WHAT YOU SHOULD DO: Please copy the material below word for word, from the line containing "YAK: none -> 9:37" through the end of the material, and leave out the pictures.

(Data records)
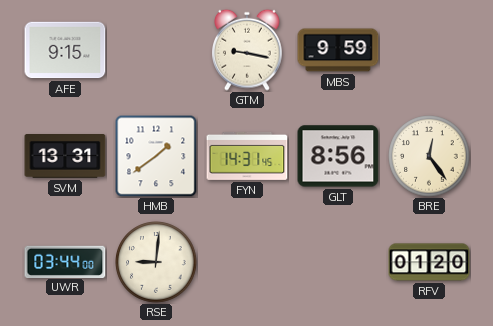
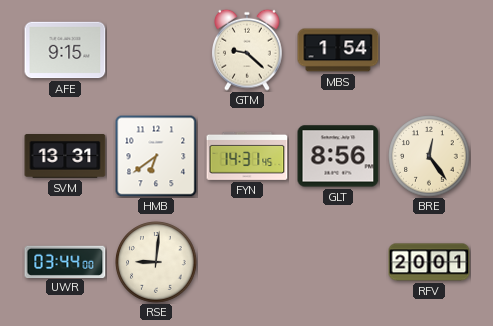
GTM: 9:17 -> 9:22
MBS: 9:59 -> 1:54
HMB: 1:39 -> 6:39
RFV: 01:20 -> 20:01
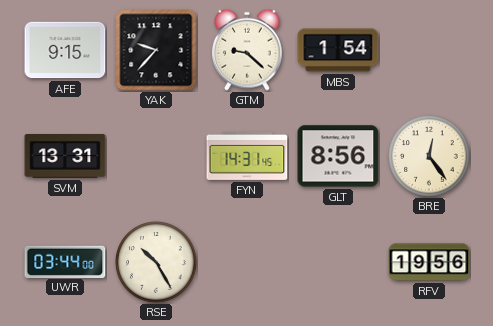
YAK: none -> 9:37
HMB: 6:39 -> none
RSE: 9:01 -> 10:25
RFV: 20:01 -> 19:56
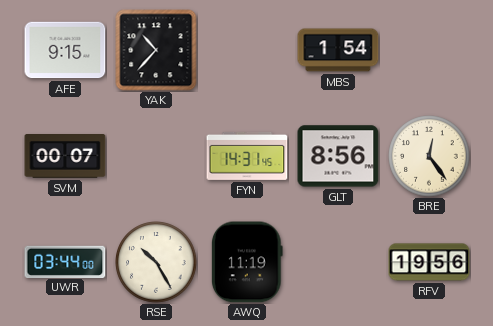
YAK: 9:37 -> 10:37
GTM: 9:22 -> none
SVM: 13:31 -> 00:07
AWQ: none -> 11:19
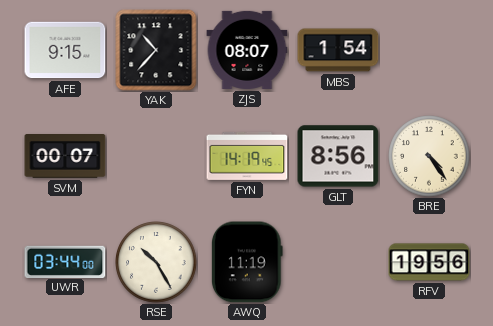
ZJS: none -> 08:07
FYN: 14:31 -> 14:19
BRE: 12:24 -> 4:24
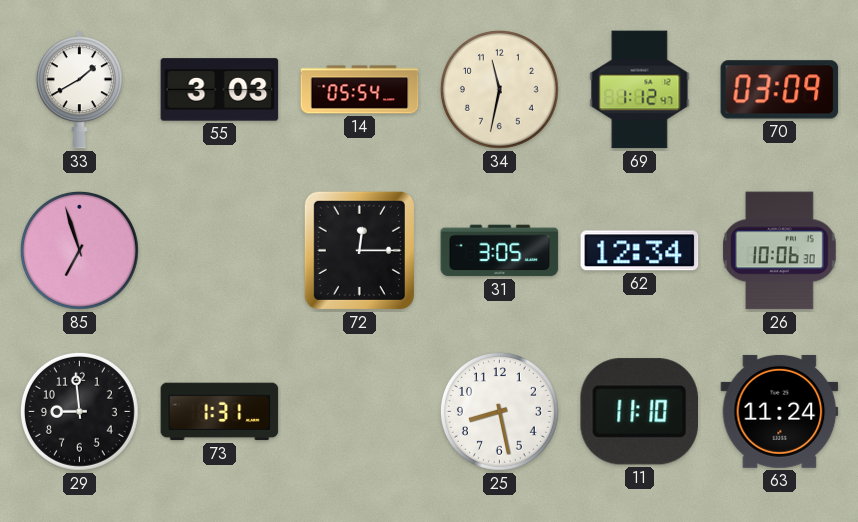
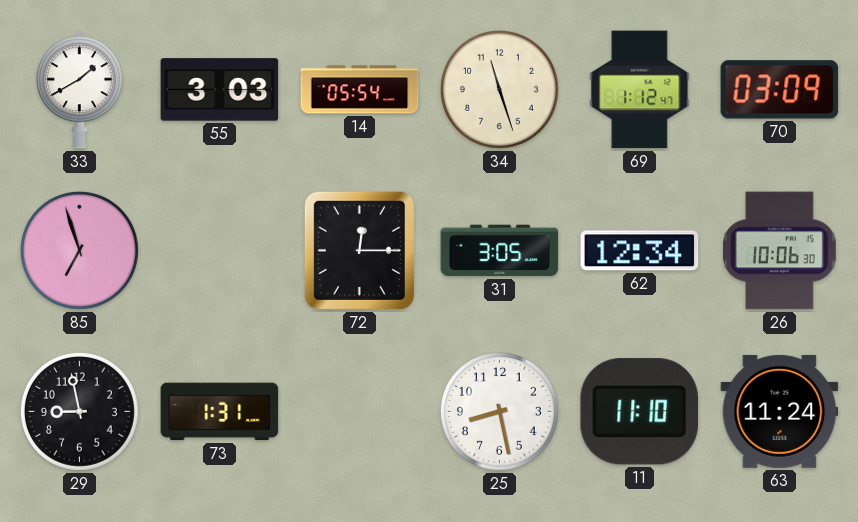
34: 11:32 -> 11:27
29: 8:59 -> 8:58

CORRECT RESULT:
YAK: none -> 9:37
HMB: 6:39 -> none
RSE: 9:01 -> 10:25
RFV: 20:01 -> 19:56
YAK: 9:37 -> 10:37
GTM: 9:22 -> none
SVM: 13:31 -> 00:07
AWQ: none -> 11:19
ZJS: none -> 08:07
FYN: 14:31 -> 14:19
BRE: 12:24 -> 4:24
34: 11:32 -> 11:27
29: 8:59 -> 8:58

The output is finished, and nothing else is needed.